# [EXERCISE BRIEF]
All that is needed is every line of the listing below that has "yellow".

# [DATA FOR THE TASK]
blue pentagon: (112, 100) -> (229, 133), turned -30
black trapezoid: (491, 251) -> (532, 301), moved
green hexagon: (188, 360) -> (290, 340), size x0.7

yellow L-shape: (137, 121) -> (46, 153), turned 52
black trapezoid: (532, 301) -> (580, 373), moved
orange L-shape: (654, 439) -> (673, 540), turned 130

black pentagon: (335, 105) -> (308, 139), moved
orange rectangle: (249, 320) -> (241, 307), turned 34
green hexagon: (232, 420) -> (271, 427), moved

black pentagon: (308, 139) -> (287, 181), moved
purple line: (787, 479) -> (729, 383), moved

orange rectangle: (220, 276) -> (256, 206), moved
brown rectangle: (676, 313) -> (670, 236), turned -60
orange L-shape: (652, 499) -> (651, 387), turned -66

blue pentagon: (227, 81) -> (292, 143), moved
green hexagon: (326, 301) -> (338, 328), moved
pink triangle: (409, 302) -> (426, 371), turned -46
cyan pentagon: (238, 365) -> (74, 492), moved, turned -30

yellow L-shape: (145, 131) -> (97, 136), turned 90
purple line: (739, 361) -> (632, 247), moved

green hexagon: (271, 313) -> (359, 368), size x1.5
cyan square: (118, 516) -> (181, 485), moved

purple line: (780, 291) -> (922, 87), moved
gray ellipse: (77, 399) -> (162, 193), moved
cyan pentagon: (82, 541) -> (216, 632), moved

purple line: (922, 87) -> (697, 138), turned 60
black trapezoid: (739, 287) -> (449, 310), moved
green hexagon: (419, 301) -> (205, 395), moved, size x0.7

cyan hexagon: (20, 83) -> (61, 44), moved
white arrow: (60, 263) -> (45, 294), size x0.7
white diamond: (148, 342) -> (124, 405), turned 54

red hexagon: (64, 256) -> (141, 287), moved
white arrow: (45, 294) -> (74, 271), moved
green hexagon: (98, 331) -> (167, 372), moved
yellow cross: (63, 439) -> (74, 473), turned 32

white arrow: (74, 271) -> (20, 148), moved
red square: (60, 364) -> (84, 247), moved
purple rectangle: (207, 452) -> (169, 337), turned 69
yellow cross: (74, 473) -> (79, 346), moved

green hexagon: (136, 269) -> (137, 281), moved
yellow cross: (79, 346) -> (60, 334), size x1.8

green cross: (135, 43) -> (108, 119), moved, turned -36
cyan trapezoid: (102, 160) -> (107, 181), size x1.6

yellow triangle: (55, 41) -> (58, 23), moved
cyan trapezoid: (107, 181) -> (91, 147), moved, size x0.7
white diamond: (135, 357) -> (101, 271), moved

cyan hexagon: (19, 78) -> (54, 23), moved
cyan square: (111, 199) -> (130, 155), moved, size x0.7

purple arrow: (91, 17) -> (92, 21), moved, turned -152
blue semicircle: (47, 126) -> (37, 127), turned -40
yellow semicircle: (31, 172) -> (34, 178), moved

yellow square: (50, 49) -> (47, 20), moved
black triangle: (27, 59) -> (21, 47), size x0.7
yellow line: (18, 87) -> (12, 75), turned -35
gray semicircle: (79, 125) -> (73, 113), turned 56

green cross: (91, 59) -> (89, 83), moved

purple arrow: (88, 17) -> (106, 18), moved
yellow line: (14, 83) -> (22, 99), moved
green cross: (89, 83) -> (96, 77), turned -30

# [ANSWER TO THE EXERCISE]
yellow L-shape: (137, 121) -> (46, 153), turned 52
yellow L-shape: (145, 131) -> (97, 136), turned 90
yellow cross: (63, 439) -> (74, 473), turned 32
yellow cross: (74, 473) -> (79, 346), moved
yellow cross: (79, 346) -> (60, 334), size x1.8
yellow triangle: (55, 41) -> (58, 23), moved
yellow semicircle: (31, 172) -> (34, 178), moved
yellow square: (50, 49) -> (47, 20), moved
yellow line: (18, 87) -> (12, 75), turned -35
yellow line: (14, 83) -> (22, 99), moved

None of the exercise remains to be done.